» **Given request**:
Extract the lines of the records below, beginning at the line that contains "cyan star at (693, 39): moved 3 px right" and stopping after the line that contains "brown ellipse at (159, 227): moved 10 px up", and reproduce them word for word. Leave the pictures out of your answer.

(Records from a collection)
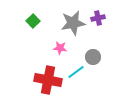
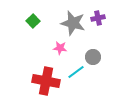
gray star: rotated 25 degrees clockwise
red cross: moved 2 px left, 1 px down
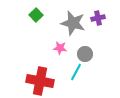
green square: moved 3 px right, 6 px up
gray circle: moved 8 px left, 3 px up
cyan line: rotated 24 degrees counterclockwise
red cross: moved 6 px left
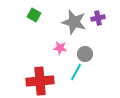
green square: moved 2 px left; rotated 16 degrees counterclockwise
gray star: moved 1 px right, 1 px up
red cross: rotated 16 degrees counterclockwise
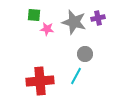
green square: rotated 24 degrees counterclockwise
pink star: moved 13 px left, 19 px up
cyan line: moved 4 px down
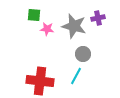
gray star: moved 4 px down
gray circle: moved 2 px left
red cross: rotated 12 degrees clockwise
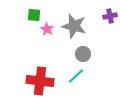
purple cross: moved 12 px right, 2 px up
pink star: rotated 24 degrees clockwise
cyan line: rotated 18 degrees clockwise
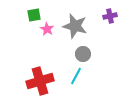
green square: rotated 16 degrees counterclockwise
gray star: moved 1 px right
cyan line: rotated 18 degrees counterclockwise
red cross: rotated 24 degrees counterclockwise
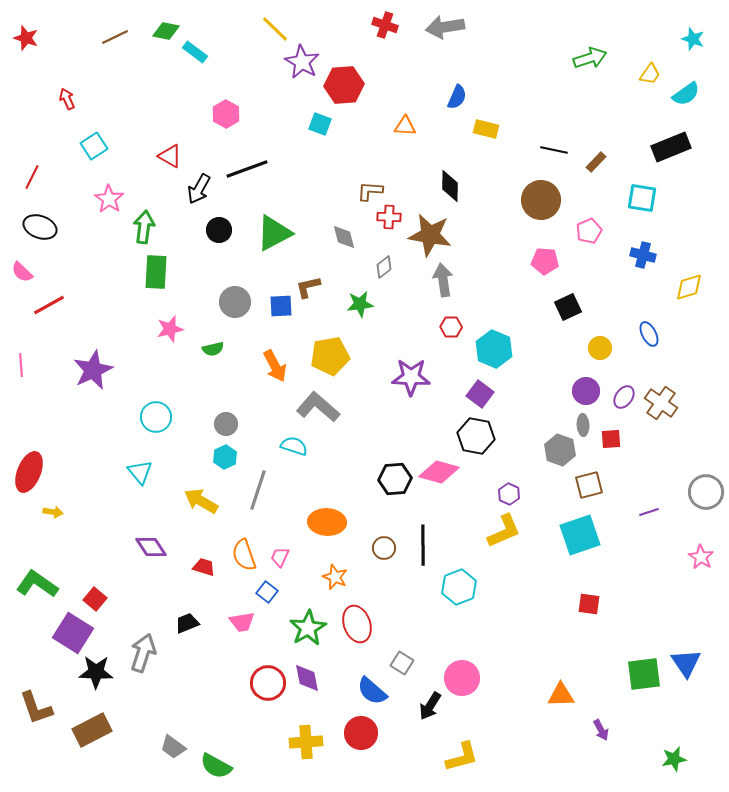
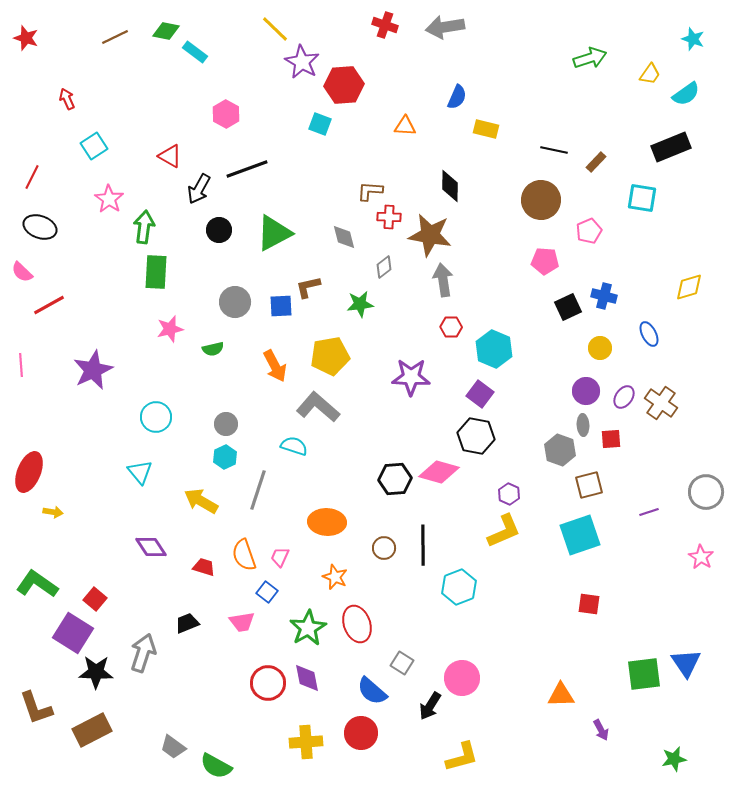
blue cross at (643, 255): moved 39 px left, 41 px down
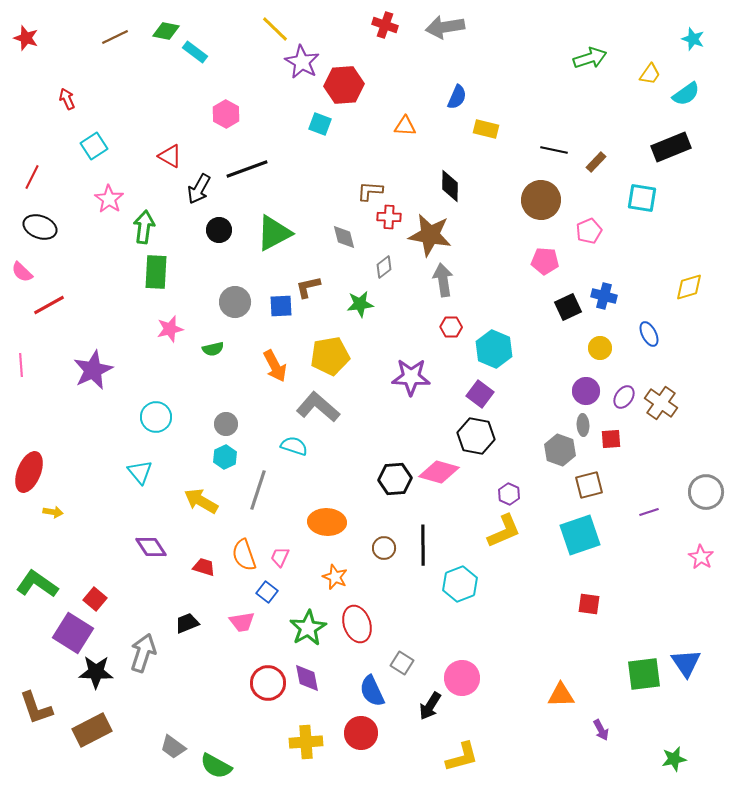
cyan hexagon at (459, 587): moved 1 px right, 3 px up
blue semicircle at (372, 691): rotated 24 degrees clockwise
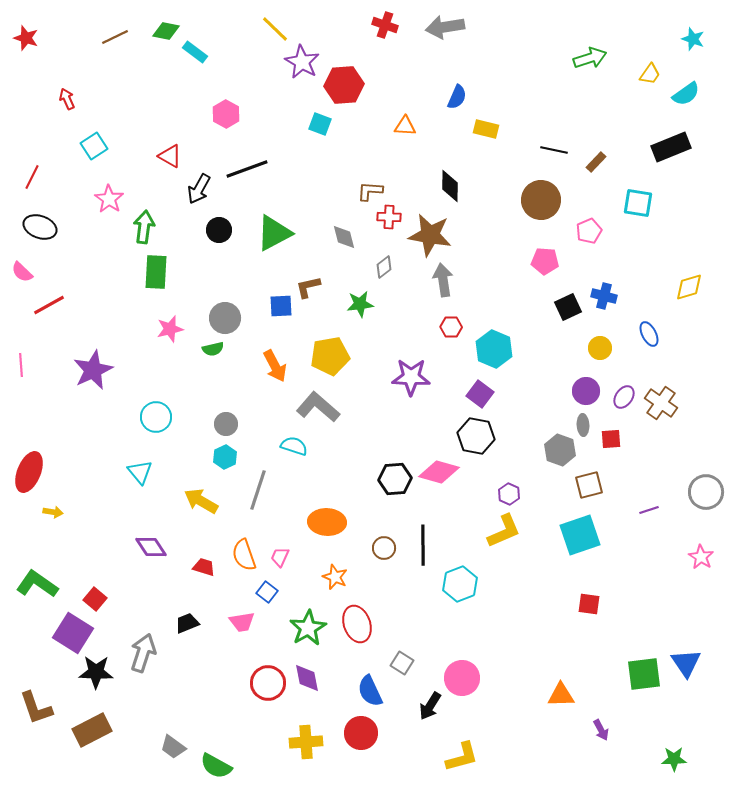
cyan square at (642, 198): moved 4 px left, 5 px down
gray circle at (235, 302): moved 10 px left, 16 px down
purple line at (649, 512): moved 2 px up
blue semicircle at (372, 691): moved 2 px left
green star at (674, 759): rotated 10 degrees clockwise
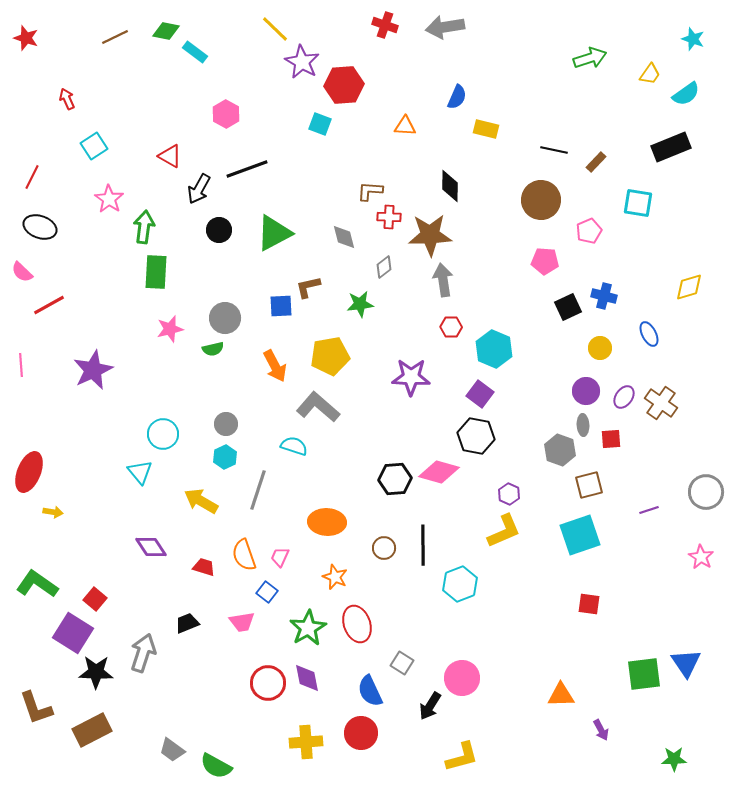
brown star at (430, 235): rotated 12 degrees counterclockwise
cyan circle at (156, 417): moved 7 px right, 17 px down
gray trapezoid at (173, 747): moved 1 px left, 3 px down
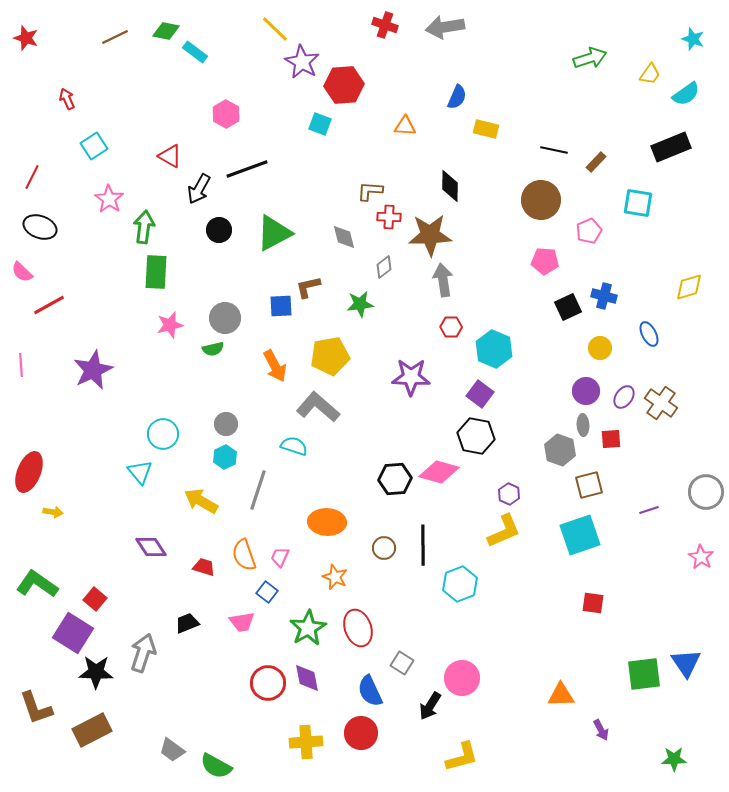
pink star at (170, 329): moved 4 px up
red square at (589, 604): moved 4 px right, 1 px up
red ellipse at (357, 624): moved 1 px right, 4 px down
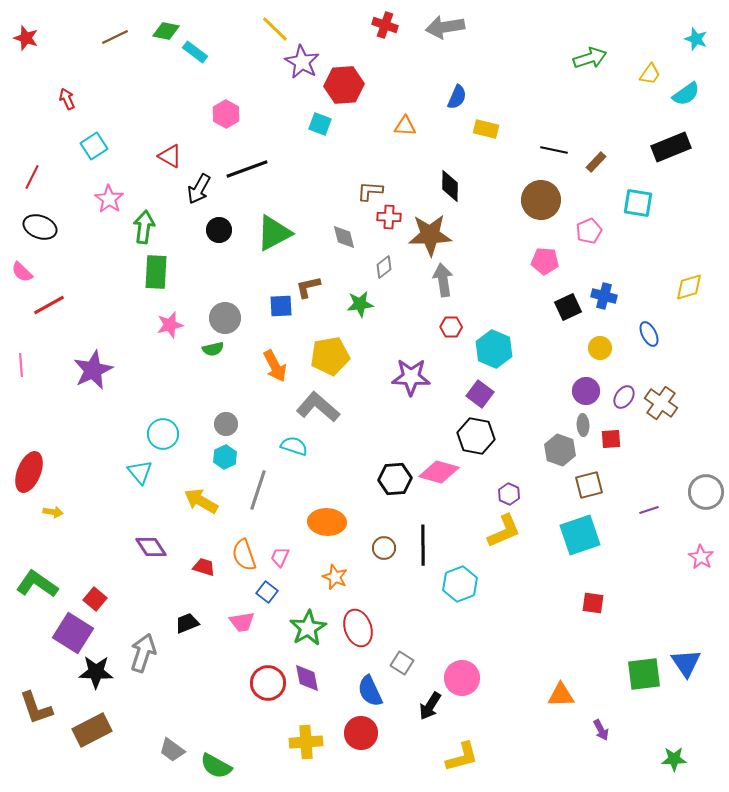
cyan star at (693, 39): moved 3 px right
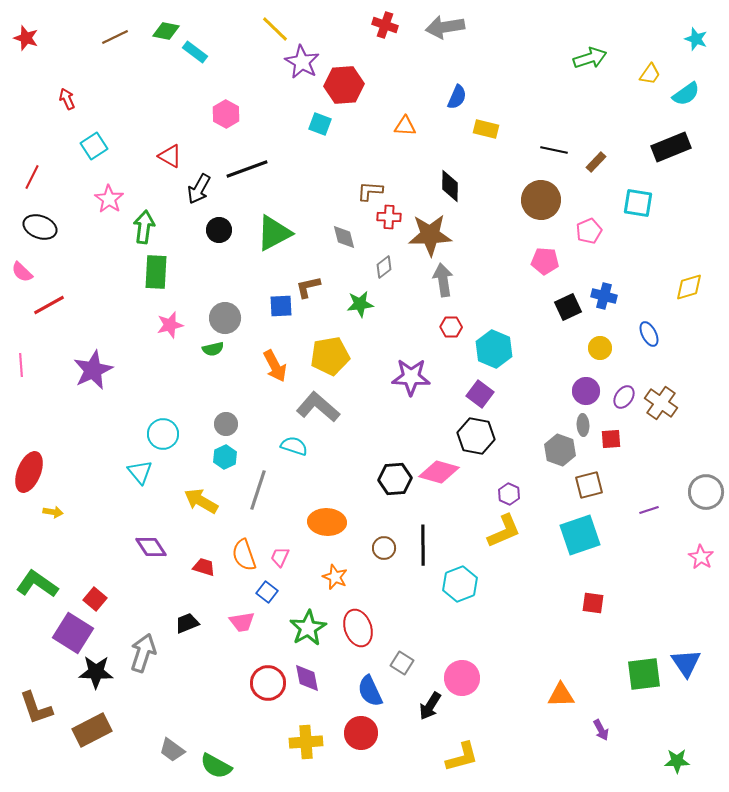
green star at (674, 759): moved 3 px right, 2 px down
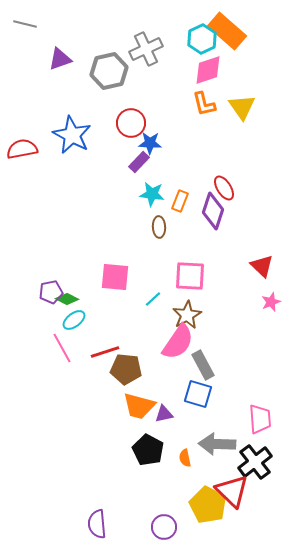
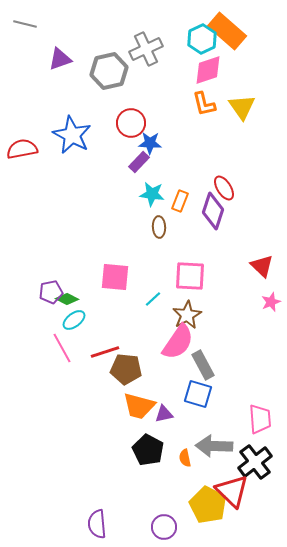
gray arrow at (217, 444): moved 3 px left, 2 px down
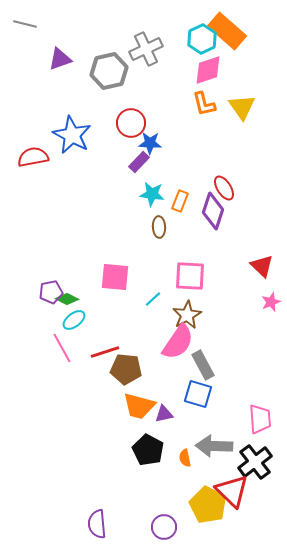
red semicircle at (22, 149): moved 11 px right, 8 px down
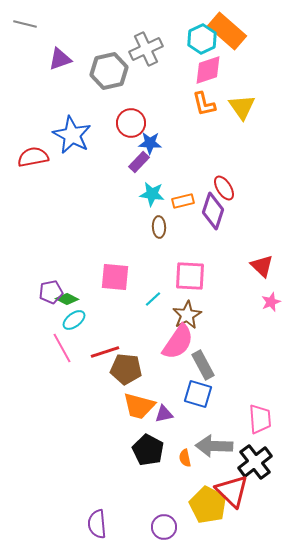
orange rectangle at (180, 201): moved 3 px right; rotated 55 degrees clockwise
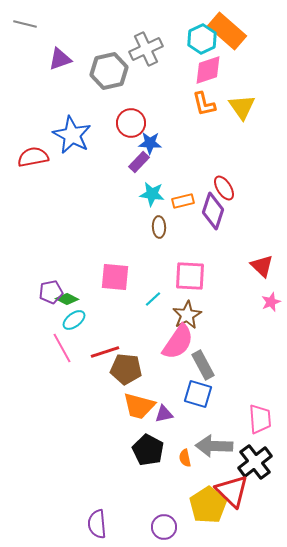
yellow pentagon at (208, 505): rotated 12 degrees clockwise
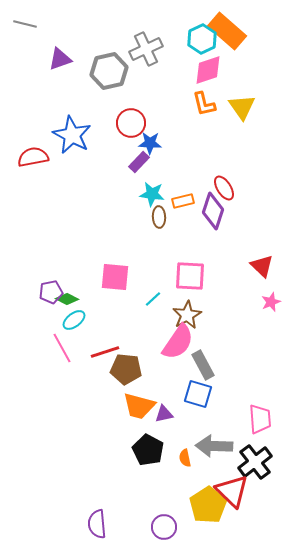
brown ellipse at (159, 227): moved 10 px up
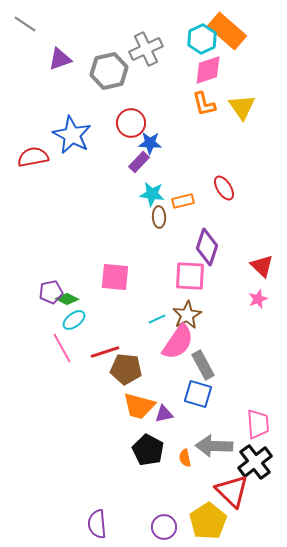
gray line at (25, 24): rotated 20 degrees clockwise
purple diamond at (213, 211): moved 6 px left, 36 px down
cyan line at (153, 299): moved 4 px right, 20 px down; rotated 18 degrees clockwise
pink star at (271, 302): moved 13 px left, 3 px up
pink trapezoid at (260, 419): moved 2 px left, 5 px down
yellow pentagon at (208, 505): moved 16 px down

» **Solution to this exercise**:
cyan star at (693, 39): moved 3 px right
green star at (674, 759): moved 3 px right, 2 px down
gray arrow at (217, 444): moved 3 px left, 2 px down
red semicircle at (22, 149): moved 11 px right, 8 px down
orange rectangle at (180, 201): moved 3 px right; rotated 55 degrees clockwise
yellow pentagon at (208, 505): rotated 12 degrees clockwise
brown ellipse at (159, 227): moved 10 px up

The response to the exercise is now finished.